> [WORK TASK]: Exact copy, no pictures: set down the lines from the one holding "shirt button <274,271>" through the final line of the records below.

START DATA FOR PROCESSING

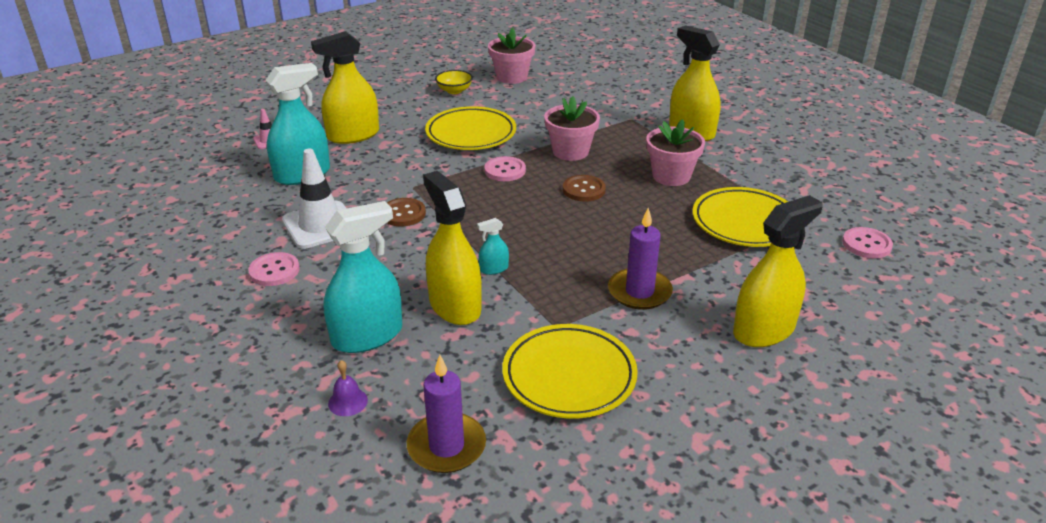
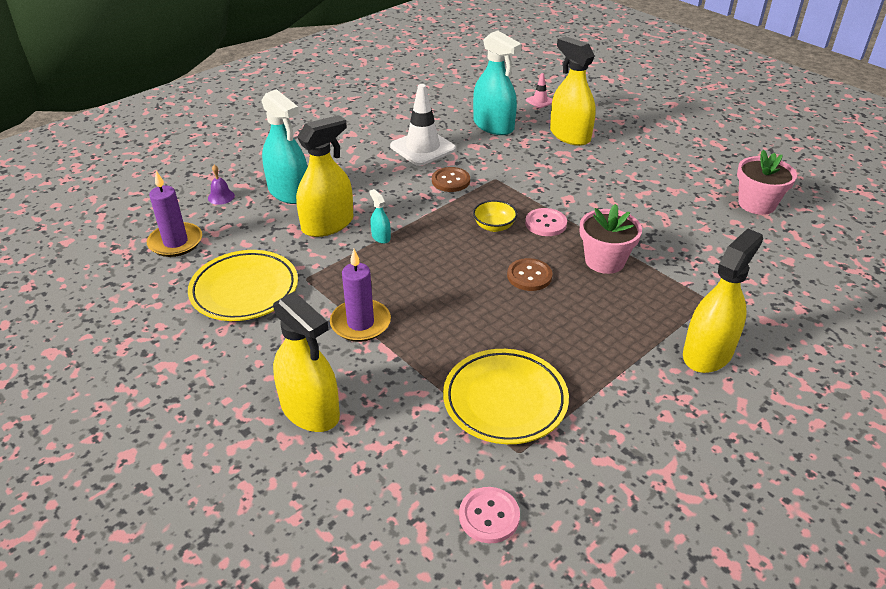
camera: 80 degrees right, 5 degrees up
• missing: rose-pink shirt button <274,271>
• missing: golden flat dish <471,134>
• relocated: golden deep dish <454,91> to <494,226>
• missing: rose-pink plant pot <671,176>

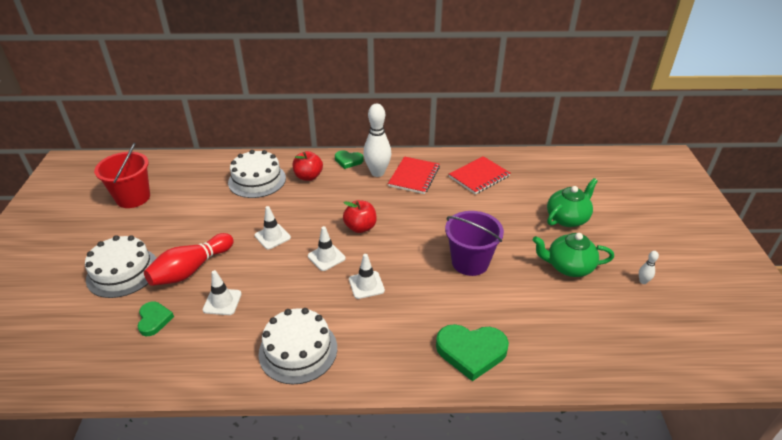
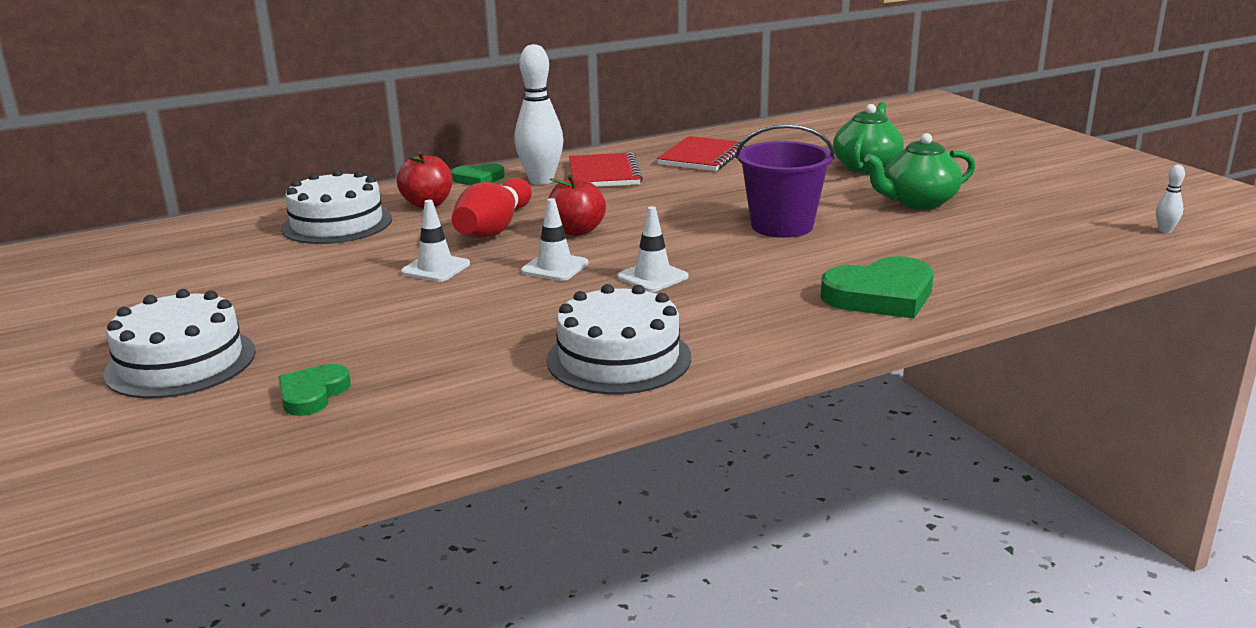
camera: 25 degrees left, 15 degrees down
• missing: red bucket <133,198>
• spun: emerald heart <154,320> = <312,394> 120 degrees counterclockwise
• relocated: red skittle <191,269> to <494,228>
• missing: snow-white safety cone <222,302>
• relocated: snow-white skittle <643,281> to <1165,230>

END DATA FOR PROCESSING

> [TASK RESPONSE]:
• missing: rose-pink shirt button <274,271>
• missing: golden flat dish <471,134>
• relocated: golden deep dish <454,91> to <494,226>
• missing: rose-pink plant pot <671,176>

camera: 25 degrees left, 15 degrees down
• missing: red bucket <133,198>
• spun: emerald heart <154,320> = <312,394> 120 degrees counterclockwise
• relocated: red skittle <191,269> to <494,228>
• missing: snow-white safety cone <222,302>
• relocated: snow-white skittle <643,281> to <1165,230>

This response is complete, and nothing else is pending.